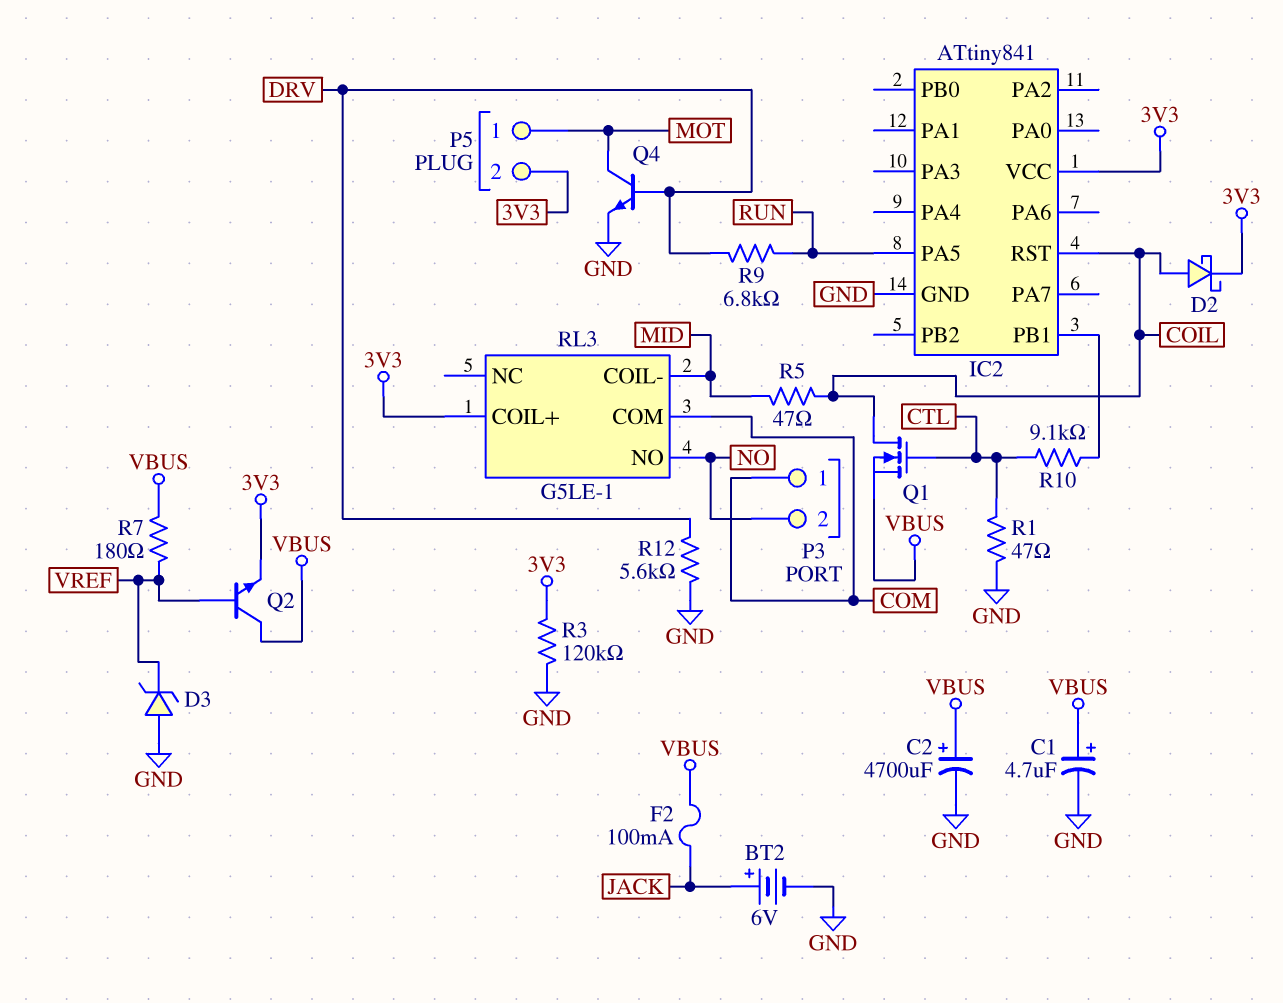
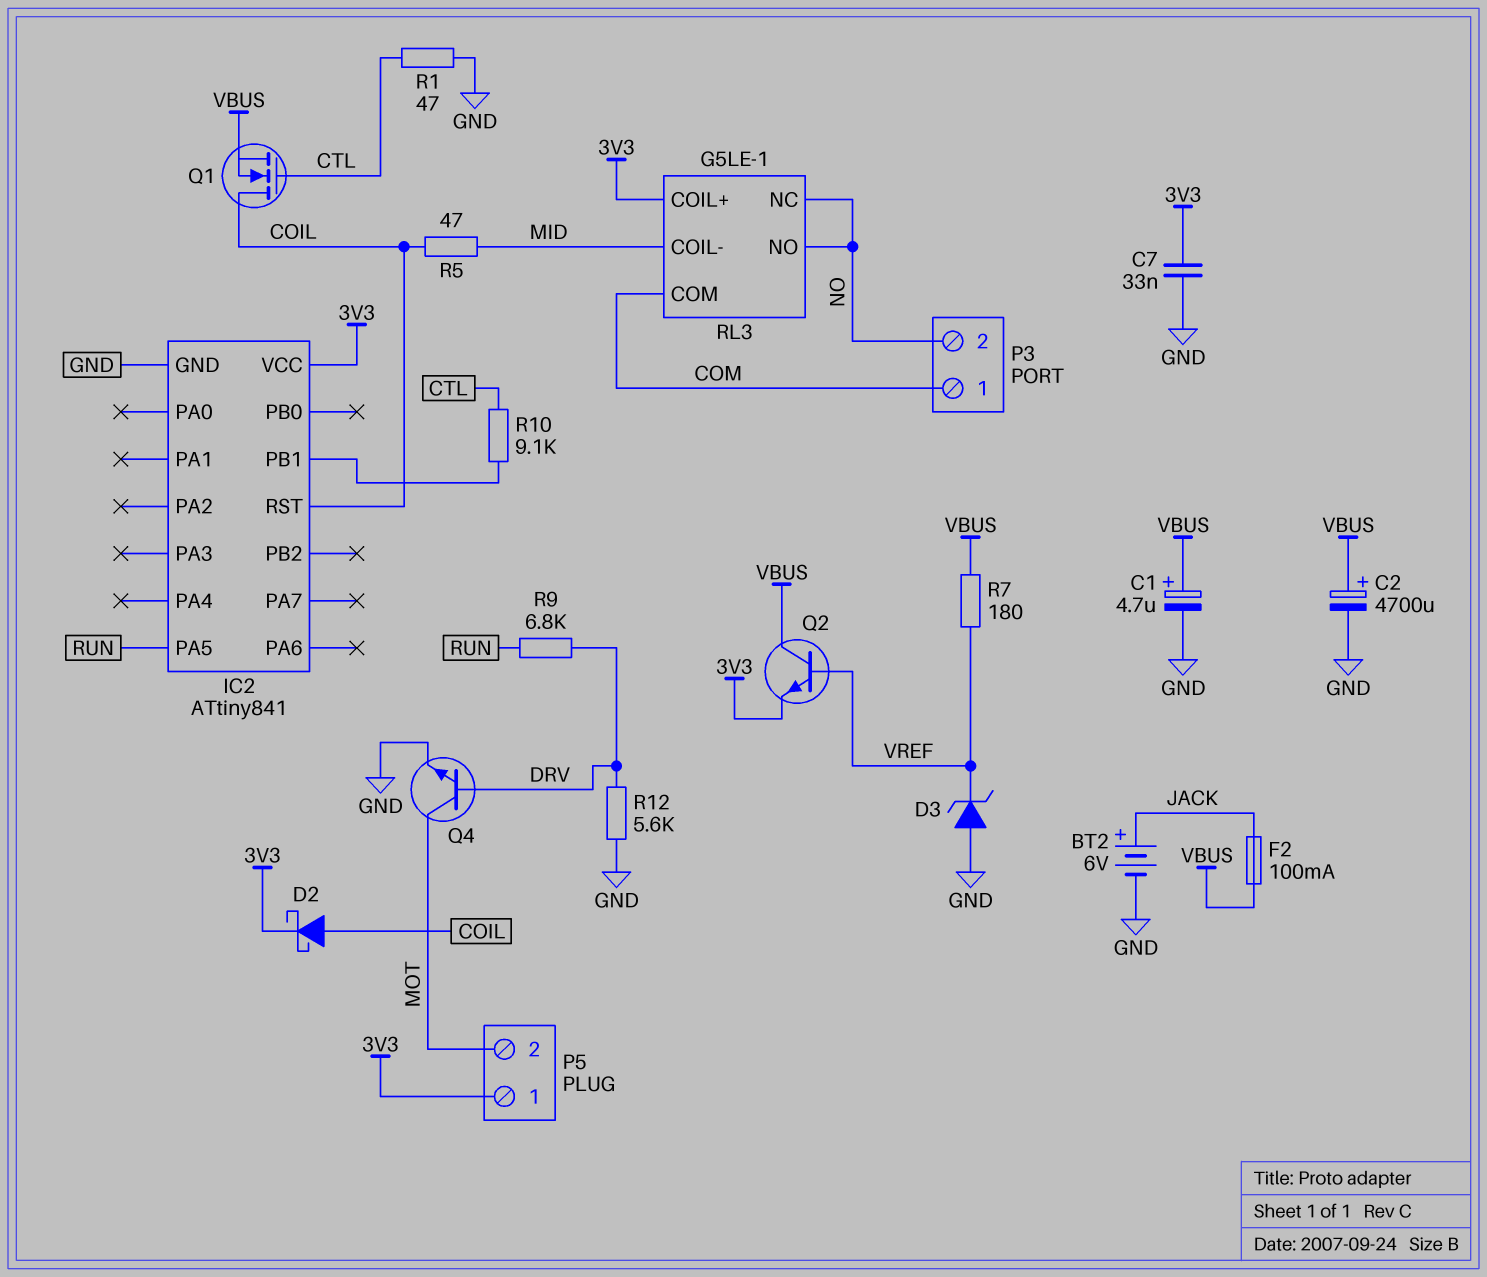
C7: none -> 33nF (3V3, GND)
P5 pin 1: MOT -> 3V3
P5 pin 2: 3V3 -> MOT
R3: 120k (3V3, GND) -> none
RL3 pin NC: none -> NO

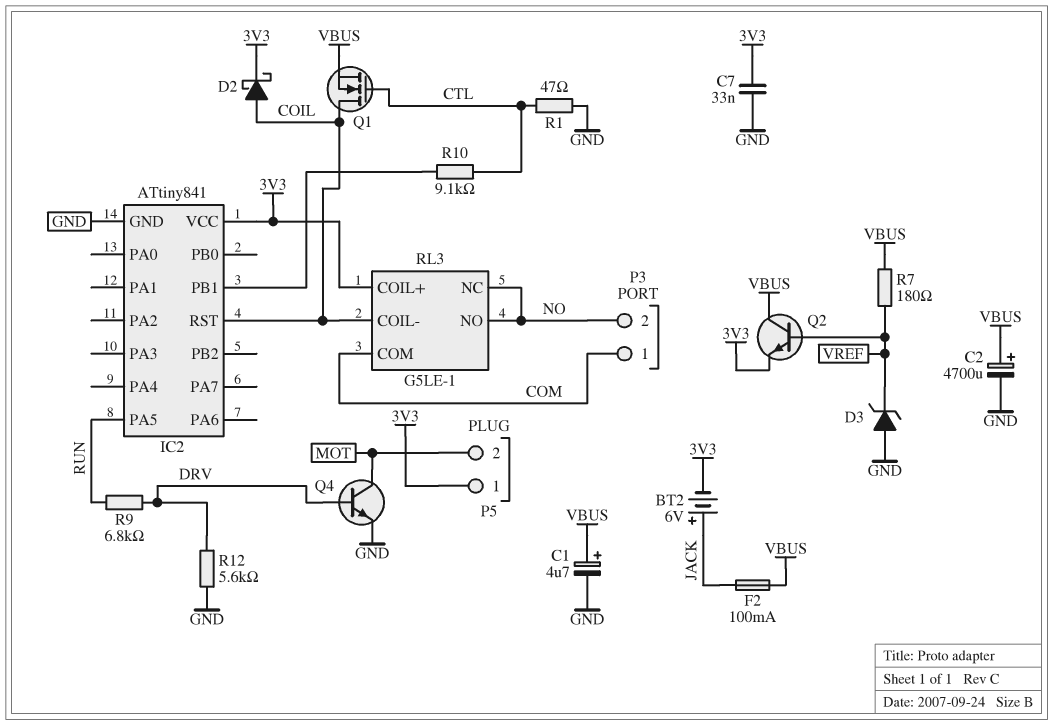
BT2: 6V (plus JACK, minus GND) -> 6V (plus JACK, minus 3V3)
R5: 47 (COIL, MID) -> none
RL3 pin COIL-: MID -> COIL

...

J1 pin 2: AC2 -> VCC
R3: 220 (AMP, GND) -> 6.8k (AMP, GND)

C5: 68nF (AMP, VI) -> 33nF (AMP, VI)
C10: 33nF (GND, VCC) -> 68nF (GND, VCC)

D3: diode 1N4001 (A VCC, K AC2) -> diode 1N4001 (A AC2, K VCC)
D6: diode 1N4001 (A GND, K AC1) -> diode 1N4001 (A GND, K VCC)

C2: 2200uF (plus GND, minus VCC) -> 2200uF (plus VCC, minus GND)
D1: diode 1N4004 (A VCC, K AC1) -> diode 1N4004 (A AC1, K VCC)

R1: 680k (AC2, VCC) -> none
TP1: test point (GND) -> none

_THE PROBLEM_. Each line with the word "diode" in the records above belongs in the result; copy all of them.

_SOLUTION TO THIS TASK_.
D3: diode 1N4001 (A VCC, K AC2) -> diode 1N4001 (A AC2, K VCC)
D6: diode 1N4001 (A GND, K AC1) -> diode 1N4001 (A GND, K VCC)
D1: diode 1N4004 (A VCC, K AC1) -> diode 1N4004 (A AC1, K VCC)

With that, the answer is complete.